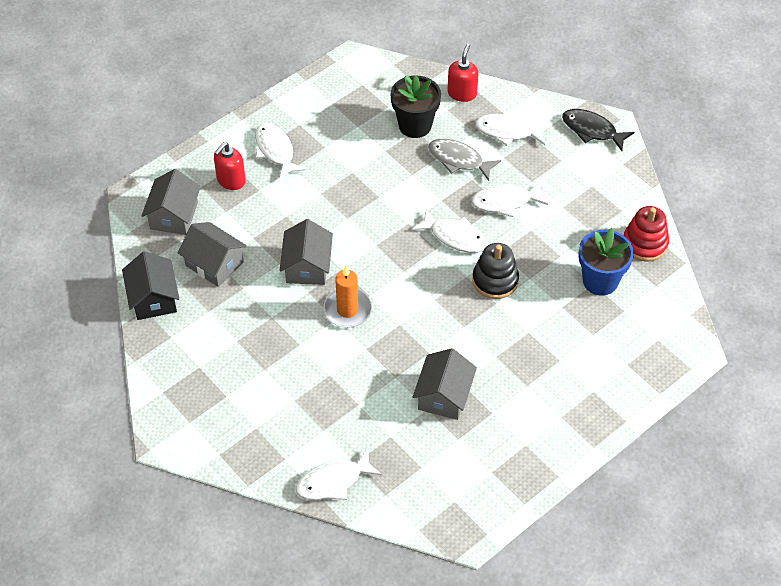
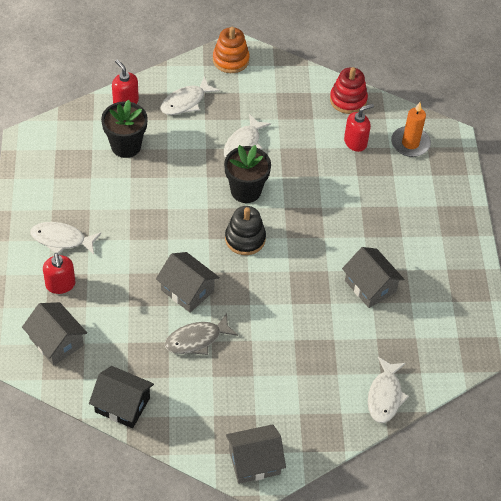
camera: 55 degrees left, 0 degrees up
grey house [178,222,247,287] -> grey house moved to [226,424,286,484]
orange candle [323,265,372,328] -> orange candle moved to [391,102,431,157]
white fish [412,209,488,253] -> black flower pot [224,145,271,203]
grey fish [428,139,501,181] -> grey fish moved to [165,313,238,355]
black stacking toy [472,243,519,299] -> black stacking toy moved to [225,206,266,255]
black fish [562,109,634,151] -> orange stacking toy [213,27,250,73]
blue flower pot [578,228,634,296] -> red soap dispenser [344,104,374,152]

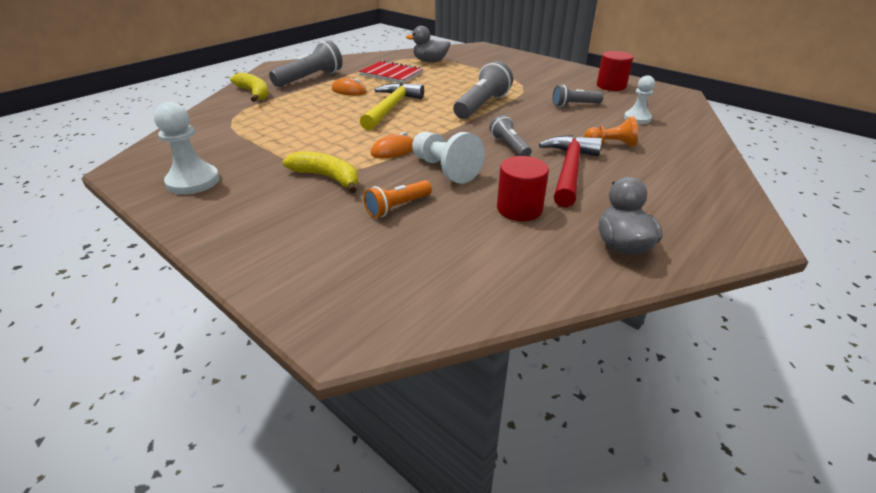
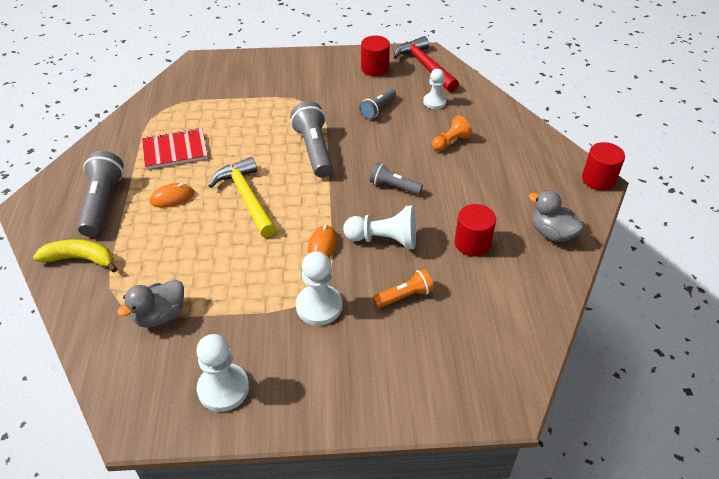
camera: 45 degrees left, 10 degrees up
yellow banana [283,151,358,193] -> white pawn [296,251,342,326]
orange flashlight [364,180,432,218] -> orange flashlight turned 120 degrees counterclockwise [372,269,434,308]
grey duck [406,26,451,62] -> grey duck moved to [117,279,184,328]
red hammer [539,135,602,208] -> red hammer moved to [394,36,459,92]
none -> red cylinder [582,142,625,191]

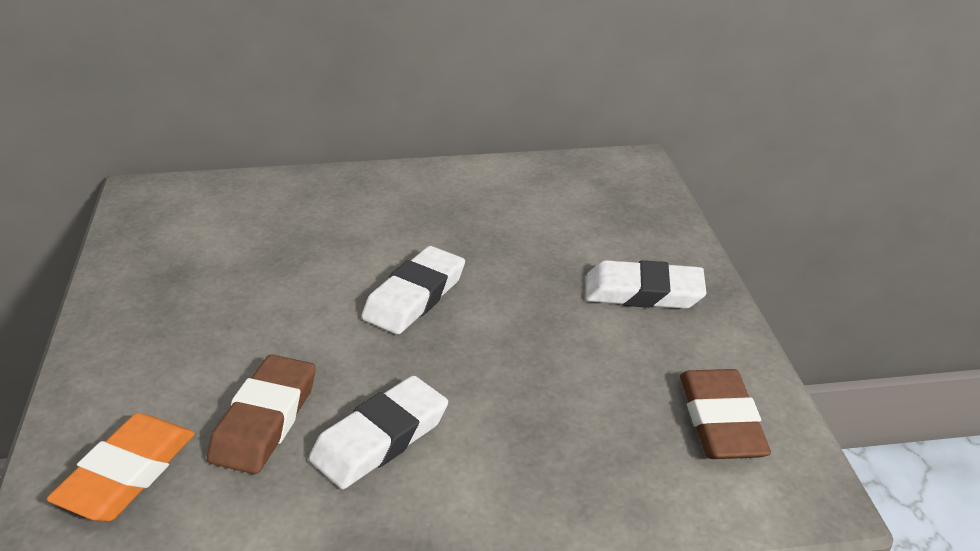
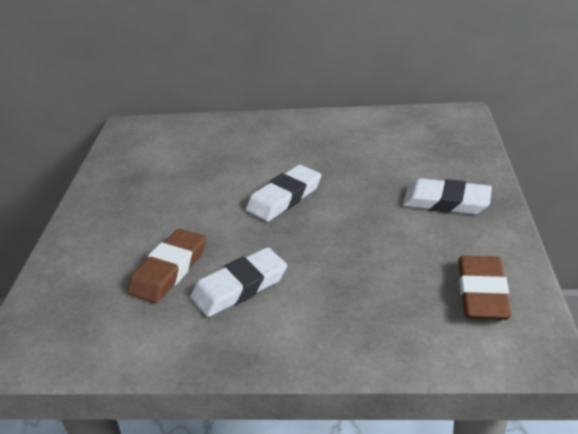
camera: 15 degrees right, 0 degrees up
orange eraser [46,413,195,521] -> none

TASK OBJECTIVE
Leaving the pictures out, give again word for word each line from the one holding "orange flashlight [364,180,432,218]" through the end of the records.

RESPONSE TO THE EXERCISE
orange flashlight [364,180,432,218] -> orange flashlight turned 120 degrees counterclockwise [372,269,434,308]
grey duck [406,26,451,62] -> grey duck moved to [117,279,184,328]
red hammer [539,135,602,208] -> red hammer moved to [394,36,459,92]
none -> red cylinder [582,142,625,191]

camera: 15 degrees right, 0 degrees up
orange eraser [46,413,195,521] -> none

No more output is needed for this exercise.